# [Provided data]
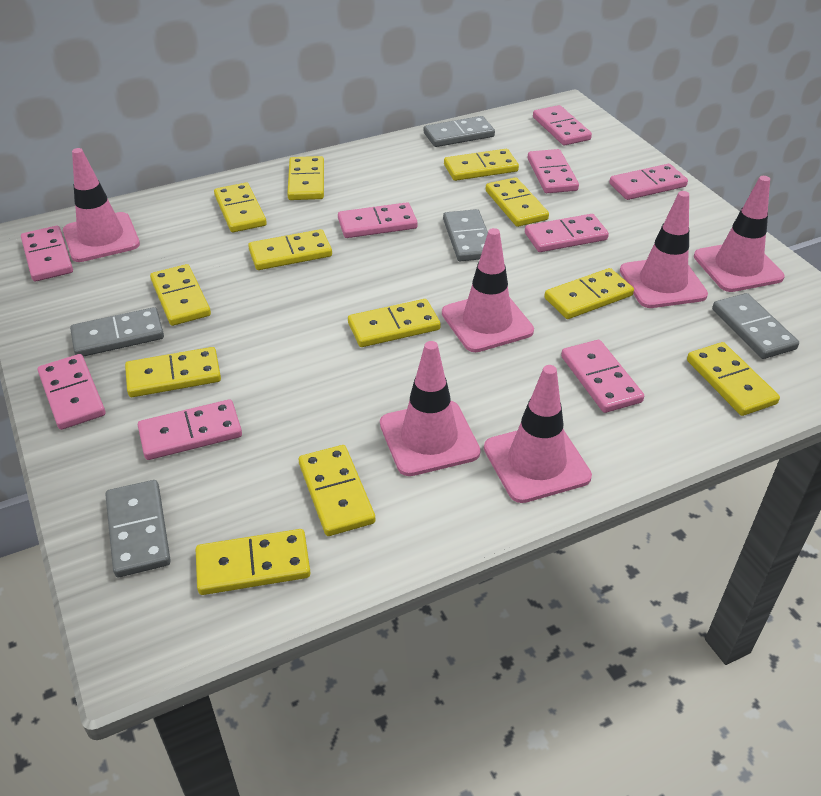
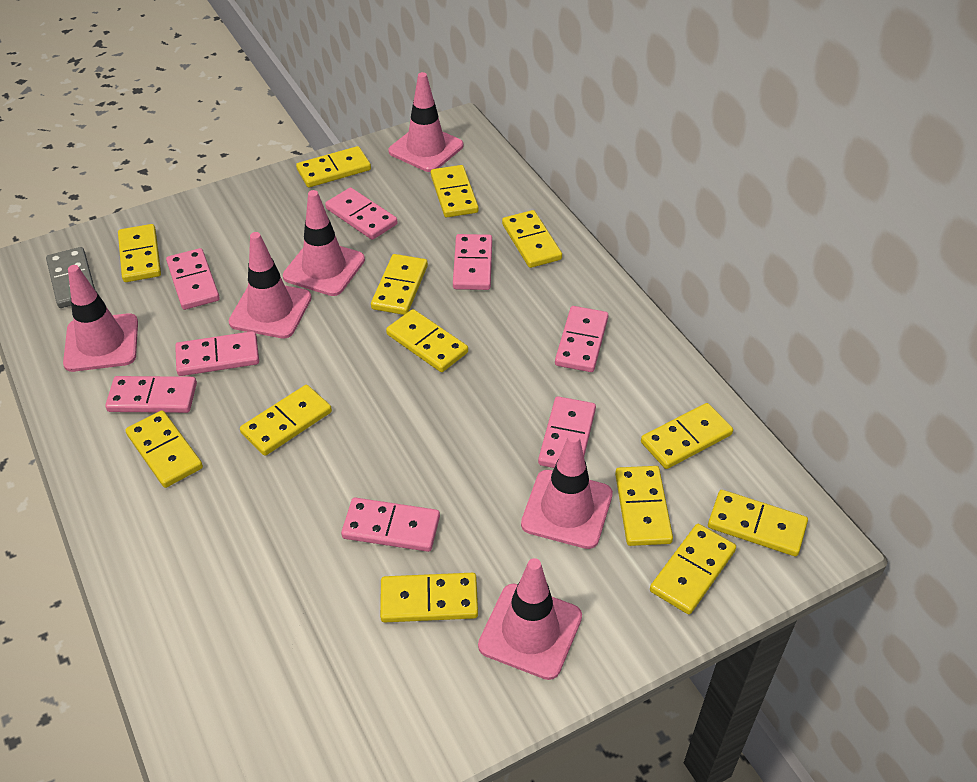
grey domino: 5 -> 1
pink domino: 9 -> 8
yellow domino: 12 -> 13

# [Task statement]
Reproduce the data above without a single change, please, but without its pictures.

# [Response to the task]
grey domino: 5 -> 1
pink domino: 9 -> 8
yellow domino: 12 -> 13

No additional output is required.